• [Exercise aim]:
Set down a faithful copy of every record, and skip the pictures in it.

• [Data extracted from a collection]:
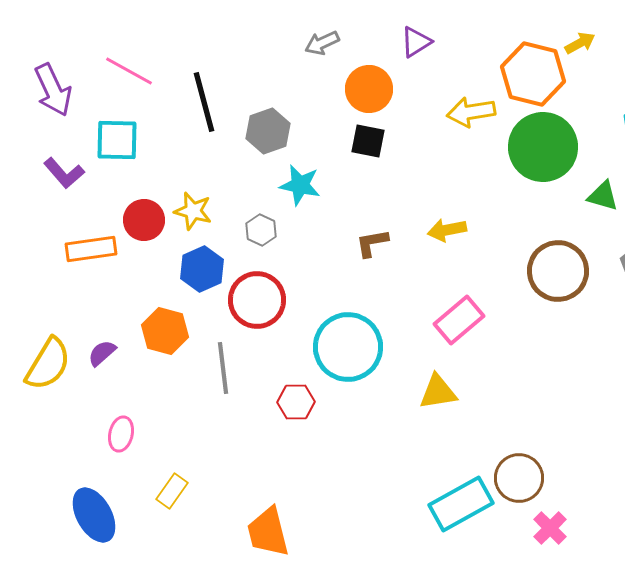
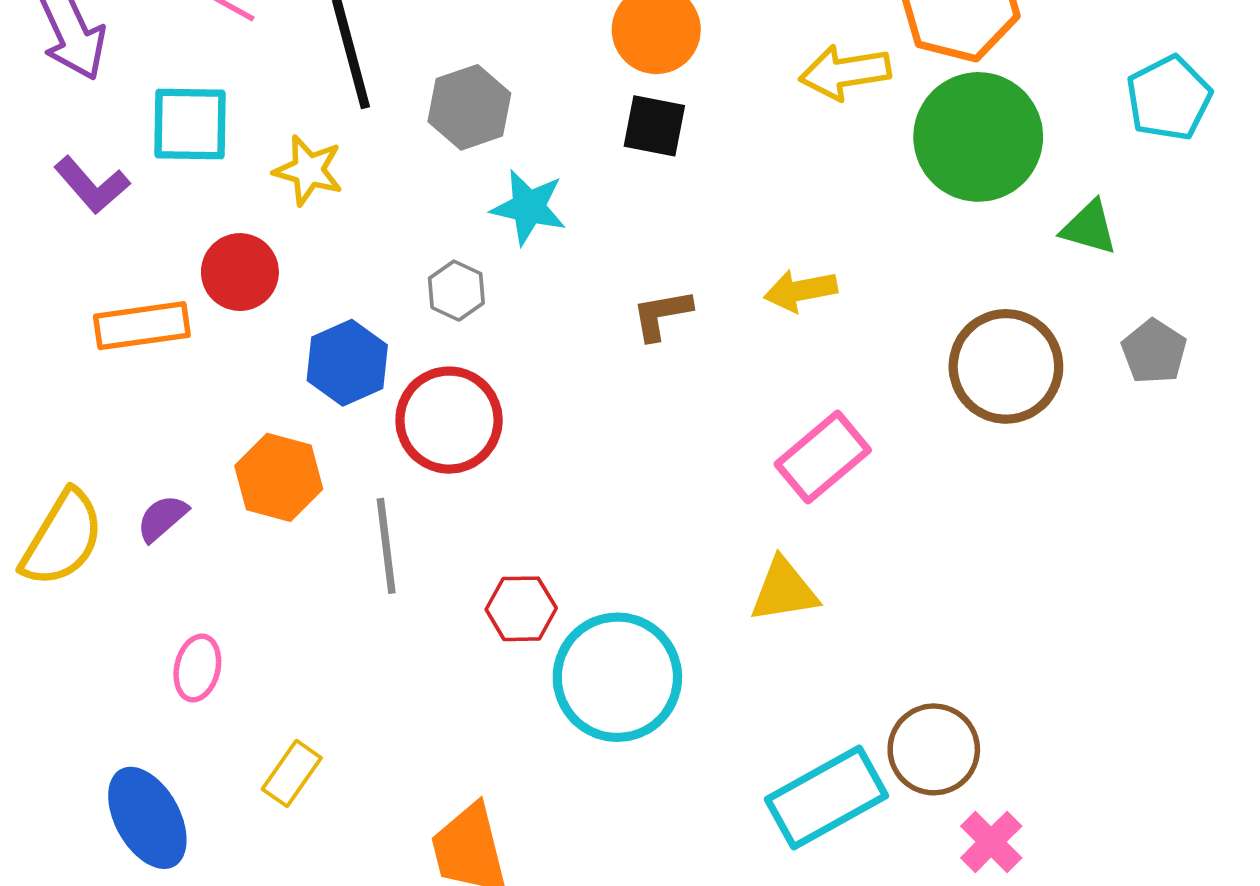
yellow star: (193, 211) -> (308, 170), moved
cyan circle: (348, 347) -> (617, 677), moved

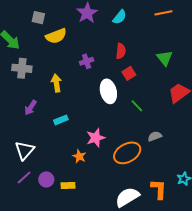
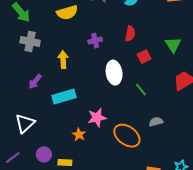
red square: (129, 73) -> (144, 57), moved
cyan rectangle: (61, 120) -> (64, 97), size x1.6
orange ellipse: (127, 153) -> (127, 136), turned 60
purple line: (24, 178) -> (13, 157), moved

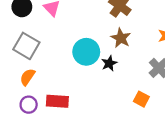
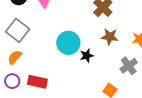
brown star: (121, 38) -> (110, 37), moved, turned -30

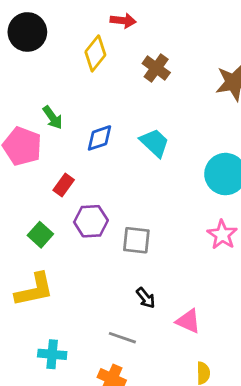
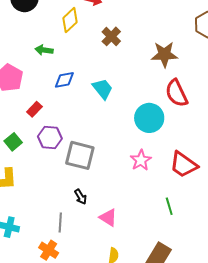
green arrow: (53, 118) -> (44, 50), moved, turned 126
gray square: (136, 240) -> (80, 155), size x1.4
gray line: (122, 338) -> (60, 222), turned 66

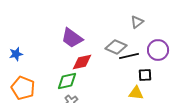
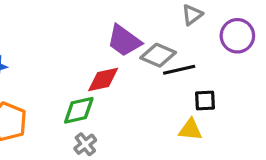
purple trapezoid: (72, 38) -> (124, 41), moved
purple circle: (158, 50) -> (237, 36), moved

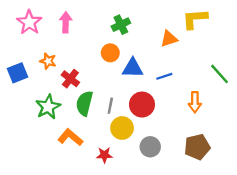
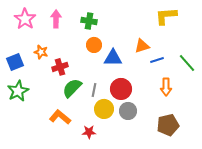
green cross: (121, 25) -> (89, 21), moved, turned 35
orange triangle: (169, 39) -> (142, 46), moved
blue line: (164, 76) -> (157, 60), moved
red cross: (70, 79) -> (60, 67), turned 35
green semicircle: (84, 103) -> (72, 88), turned 30
green star: (48, 107) -> (18, 91), moved
gray circle: (150, 147) -> (128, 111), moved

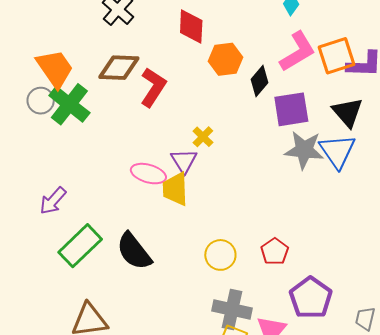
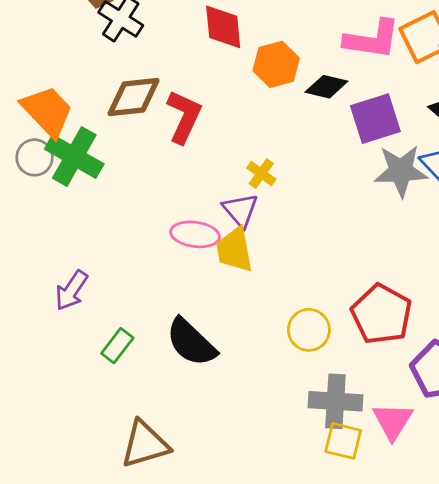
pink L-shape: (298, 52) -> (372, 39), turned 48
black diamond: (259, 81) -> (326, 87), turned 72
green rectangle: (80, 246) -> (117, 346), size x0.6
red pentagon: (275, 252) -> (381, 314), size x1.6

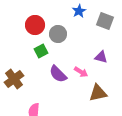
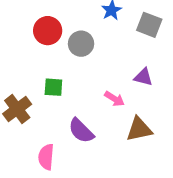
green square: (41, 51) -> (53, 87), moved, turned 32
purple semicircle: (58, 74) -> (81, 131), moved

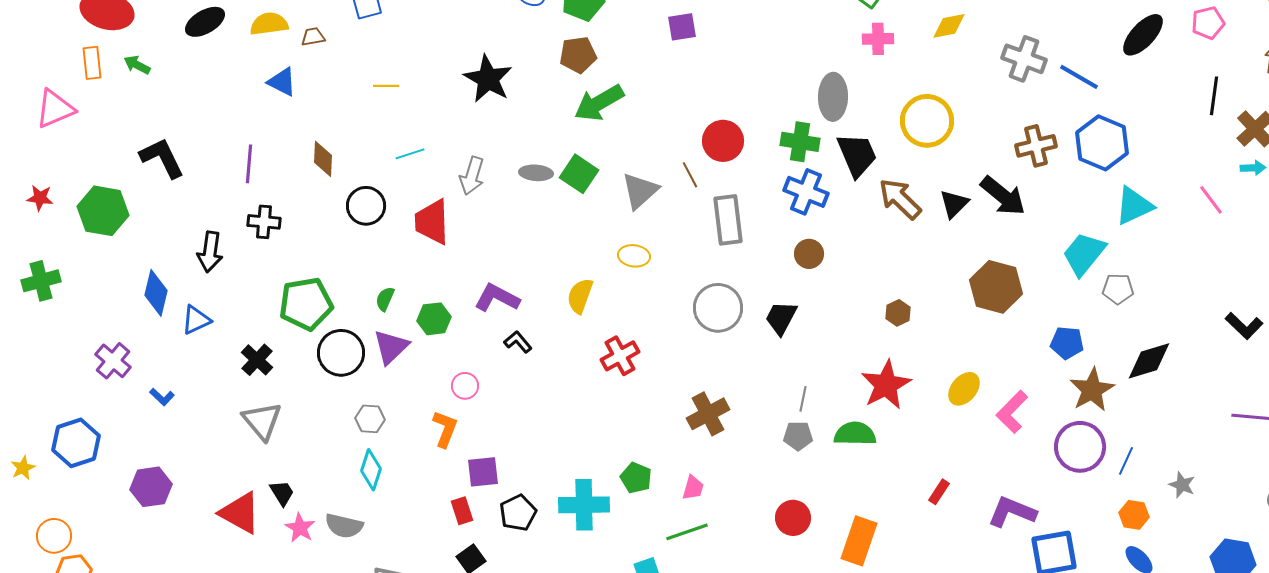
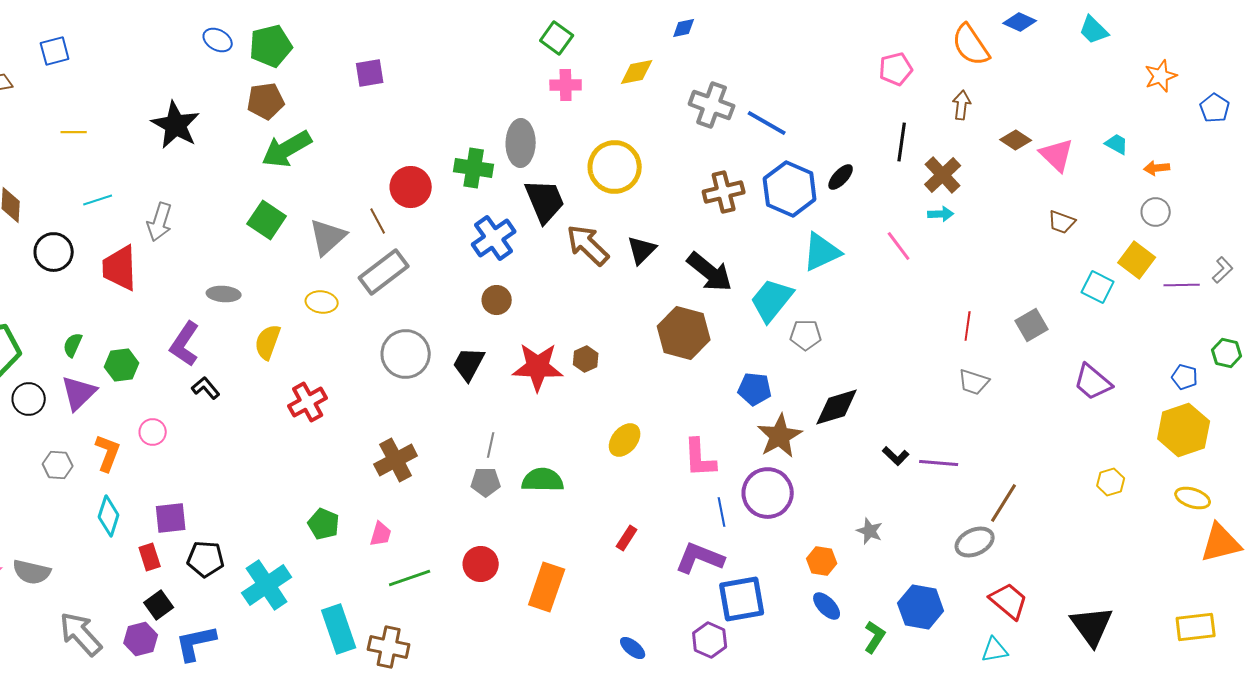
black ellipse: (1143, 35) -> (841, 177), moved, size x0.6
green cross: (800, 142) -> (474, 168), moved
gray ellipse: (536, 173) -> (224, 294), moved
blue cross: (806, 192) -> (494, 238), turned 33
black arrow: (1003, 196) -> (710, 272), moved
gray rectangle: (728, 220) -> (384, 272), moved, turned 60
purple L-shape: (497, 298) -> (185, 344), turned -84
black L-shape: (1244, 326) -> (896, 456), moved, size x0.7
black circle: (341, 353) -> (29, 399), size x0.7
red star: (886, 385) -> (538, 367), moved, turned 30
yellow ellipse: (964, 389) -> (625, 440), moved
pink L-shape: (1012, 412) -> (700, 458), turned -48
orange L-shape: (445, 429) -> (108, 453), moved
blue line: (1126, 461) -> (722, 512), moved, turned -36
cyan diamond: (371, 470) -> (109, 516), moved
cyan cross: (584, 505) -> (267, 585), moved, turned -33
black pentagon: (518, 513) -> (206, 559), turned 30
green line: (687, 532) -> (410, 578), moved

• [Written answer]:
yellow star: (193, 211) -> (308, 170), moved
cyan circle: (348, 347) -> (617, 677), moved

red square: (129, 73) -> (144, 57), moved
cyan rectangle: (61, 120) -> (64, 97), size x1.6
orange ellipse: (127, 153) -> (127, 136), turned 60
purple line: (24, 178) -> (13, 157), moved

brown star: (121, 38) -> (110, 37), moved, turned -30

green arrow: (53, 118) -> (44, 50), moved, turned 126
gray square: (136, 240) -> (80, 155), size x1.4
gray line: (122, 338) -> (60, 222), turned 66

purple trapezoid: (72, 38) -> (124, 41), moved
purple circle: (158, 50) -> (237, 36), moved

green cross: (121, 25) -> (89, 21), moved, turned 35
orange triangle: (169, 39) -> (142, 46), moved
blue line: (164, 76) -> (157, 60), moved
red cross: (70, 79) -> (60, 67), turned 35
green semicircle: (84, 103) -> (72, 88), turned 30
green star: (48, 107) -> (18, 91), moved
gray circle: (150, 147) -> (128, 111), moved

pink L-shape: (298, 52) -> (372, 39), turned 48
black diamond: (259, 81) -> (326, 87), turned 72
green rectangle: (80, 246) -> (117, 346), size x0.6
red pentagon: (275, 252) -> (381, 314), size x1.6

green square: (41, 51) -> (53, 87), moved, turned 32
purple semicircle: (58, 74) -> (81, 131), moved

black ellipse: (1143, 35) -> (841, 177), moved, size x0.6
green cross: (800, 142) -> (474, 168), moved
gray ellipse: (536, 173) -> (224, 294), moved
blue cross: (806, 192) -> (494, 238), turned 33
black arrow: (1003, 196) -> (710, 272), moved
gray rectangle: (728, 220) -> (384, 272), moved, turned 60
purple L-shape: (497, 298) -> (185, 344), turned -84
black L-shape: (1244, 326) -> (896, 456), moved, size x0.7
black circle: (341, 353) -> (29, 399), size x0.7
red star: (886, 385) -> (538, 367), moved, turned 30
yellow ellipse: (964, 389) -> (625, 440), moved
pink L-shape: (1012, 412) -> (700, 458), turned -48
orange L-shape: (445, 429) -> (108, 453), moved
blue line: (1126, 461) -> (722, 512), moved, turned -36
cyan diamond: (371, 470) -> (109, 516), moved
cyan cross: (584, 505) -> (267, 585), moved, turned -33
black pentagon: (518, 513) -> (206, 559), turned 30
green line: (687, 532) -> (410, 578), moved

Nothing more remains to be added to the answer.